TASK TO COMPLETE:
All of the data that follows should be given again exactly, without its images.

AVAILABLE DATA:
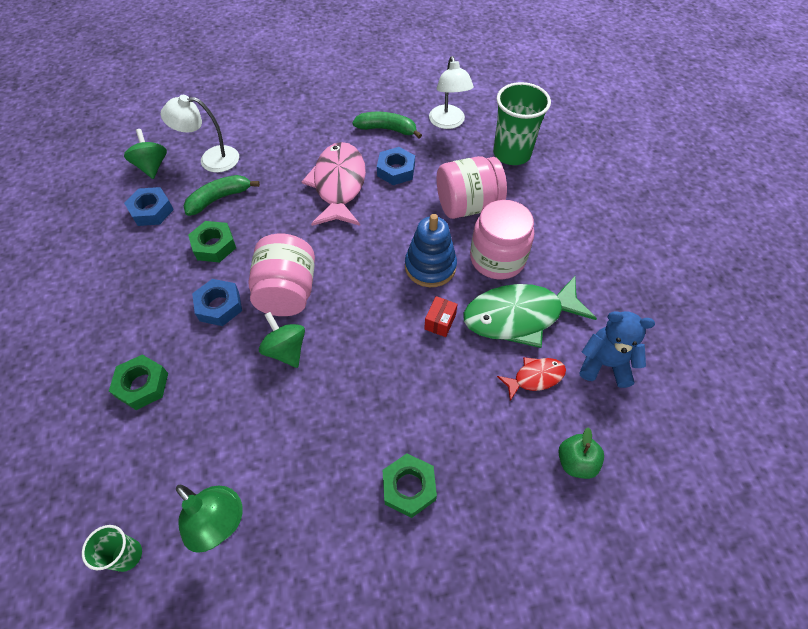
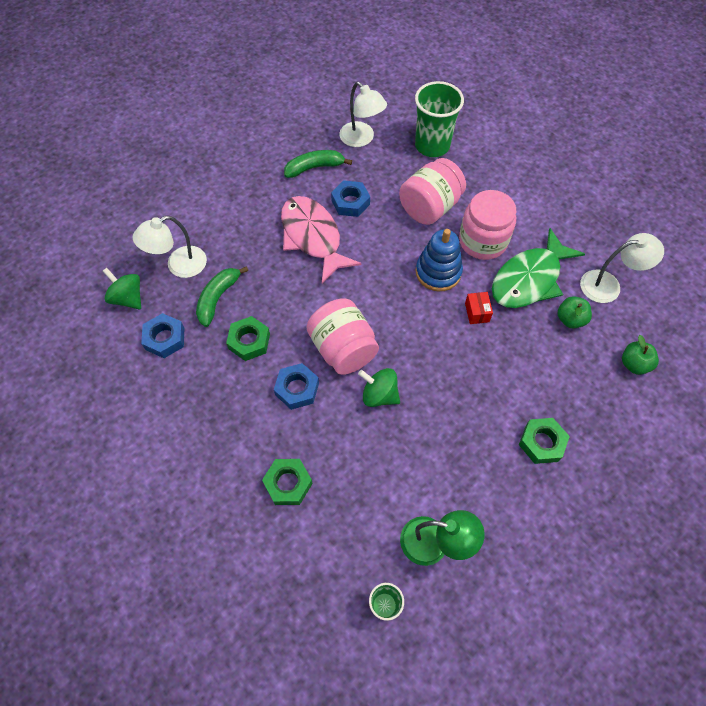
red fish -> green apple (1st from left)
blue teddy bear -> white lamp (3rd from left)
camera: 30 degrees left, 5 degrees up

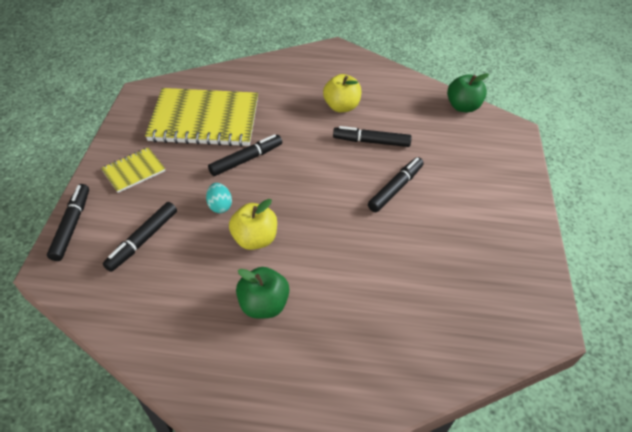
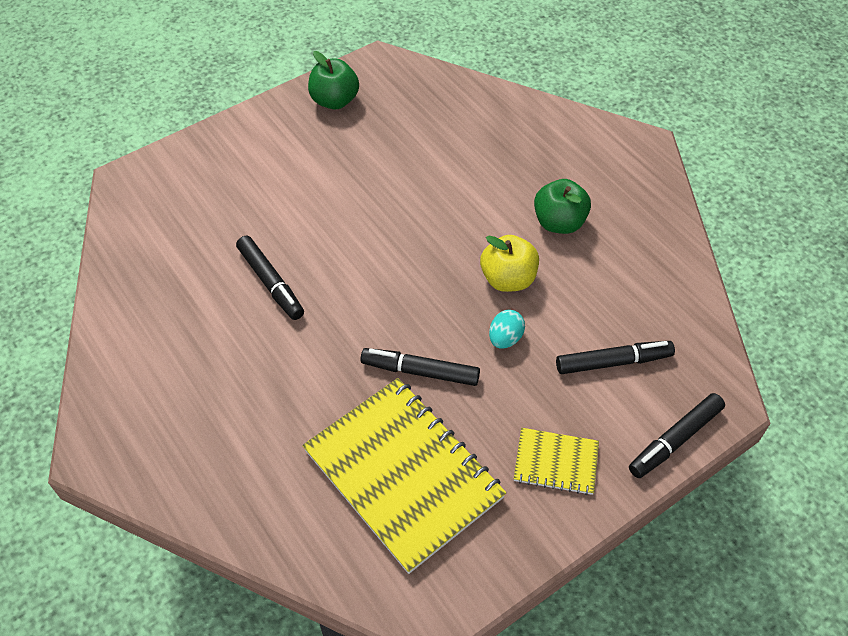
yellow apple (2nd from left) -> none
black marker (5th from left) -> none
green apple (2nd from left in the first image) -> green apple (1st from left), moved
camera: 130 degrees left, 5 degrees up

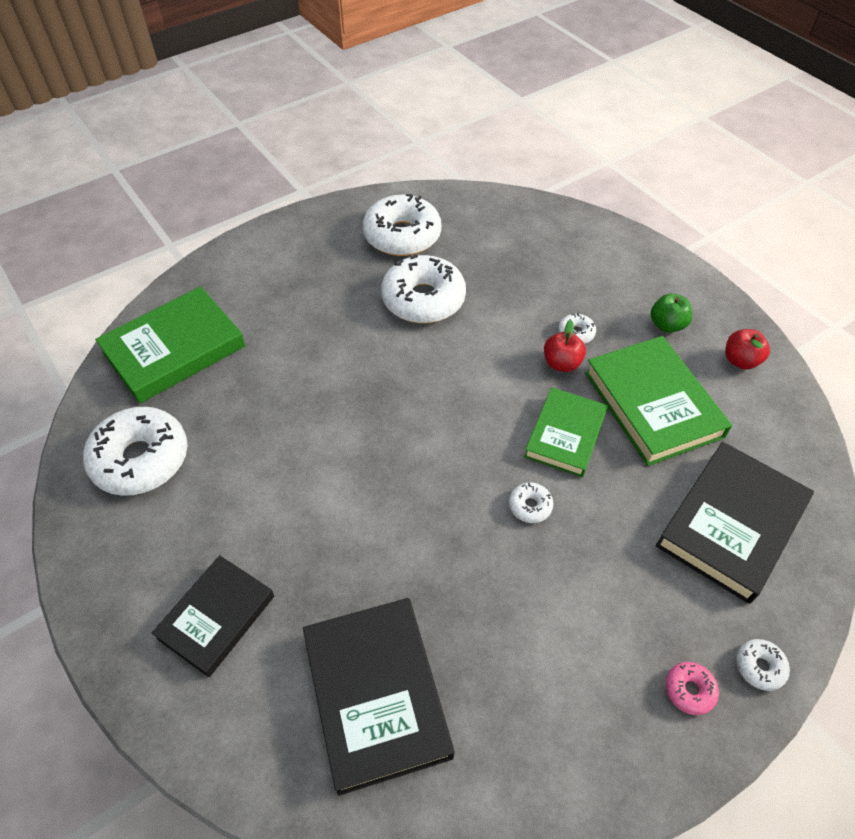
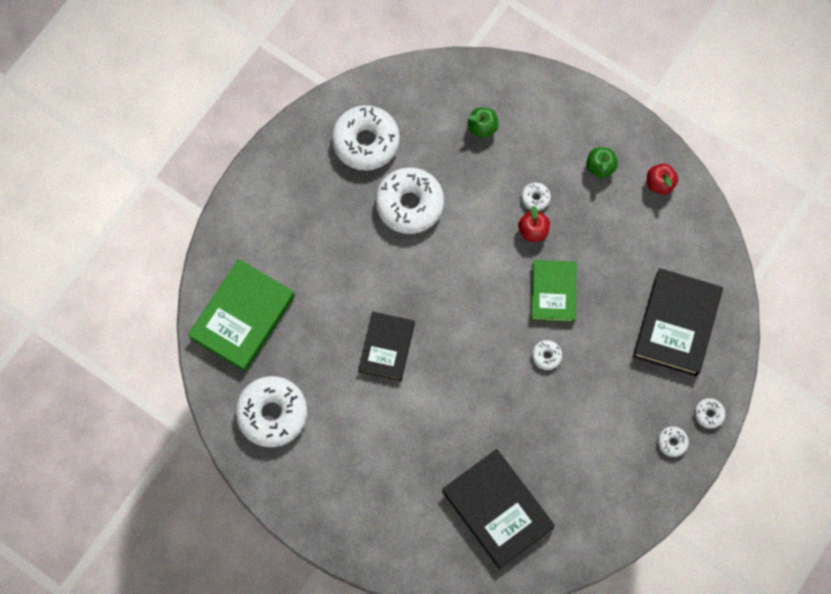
green book (3rd from left) -> none
none -> green apple (1st from left)
black book (1st from left), moved
pink donut -> white donut (6th from left)
camera: 20 degrees left, 20 degrees up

OUTPUT:
red fish -> green apple (1st from left)
blue teddy bear -> white lamp (3rd from left)
camera: 30 degrees left, 5 degrees up

yellow apple (2nd from left) -> none
black marker (5th from left) -> none
green apple (2nd from left in the first image) -> green apple (1st from left), moved
camera: 130 degrees left, 5 degrees up

green book (3rd from left) -> none
none -> green apple (1st from left)
black book (1st from left), moved
pink donut -> white donut (6th from left)
camera: 20 degrees left, 20 degrees up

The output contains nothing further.